INSTRUCTIONS FOR THE TASK ▸ Output all entries below exactly as they are given.

STORED DATA ▸
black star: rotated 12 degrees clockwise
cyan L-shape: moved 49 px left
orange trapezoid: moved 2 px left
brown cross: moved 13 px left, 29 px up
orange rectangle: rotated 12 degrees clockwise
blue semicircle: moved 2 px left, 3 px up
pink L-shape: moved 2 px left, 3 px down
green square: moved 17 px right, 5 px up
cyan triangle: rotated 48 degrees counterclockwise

THE COMPLETED TASK ▸
black star: rotated 12 degrees clockwise
cyan L-shape: moved 49 px left
orange trapezoid: moved 2 px left
brown cross: moved 13 px left, 29 px up
orange rectangle: rotated 12 degrees clockwise
blue semicircle: moved 2 px left, 3 px up
pink L-shape: moved 2 px left, 3 px down
green square: moved 17 px right, 5 px up
cyan triangle: rotated 48 degrees counterclockwise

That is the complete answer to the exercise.